Copy the records below verbatim, line for line, leaving out the pictures.

===

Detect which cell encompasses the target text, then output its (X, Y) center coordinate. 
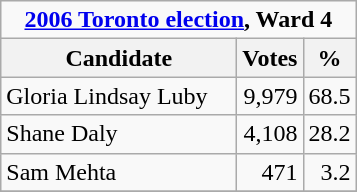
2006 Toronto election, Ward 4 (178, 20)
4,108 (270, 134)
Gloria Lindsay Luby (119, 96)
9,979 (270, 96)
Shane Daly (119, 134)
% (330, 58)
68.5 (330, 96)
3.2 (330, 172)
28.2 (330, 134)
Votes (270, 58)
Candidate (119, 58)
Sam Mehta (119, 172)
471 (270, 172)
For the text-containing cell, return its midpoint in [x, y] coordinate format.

===

### Full output
Detect which cell encompasses the target text, then output its (X, Y) center coordinate. 
2006 Toronto election, Ward 4 (178, 20)
4,108 (270, 134)
Gloria Lindsay Luby (119, 96)
9,979 (270, 96)
Shane Daly (119, 134)
% (330, 58)
68.5 (330, 96)
3.2 (330, 172)
28.2 (330, 134)
Votes (270, 58)
Candidate (119, 58)
Sam Mehta (119, 172)
471 (270, 172)
For the text-containing cell, return its midpoint in [x, y] coordinate format.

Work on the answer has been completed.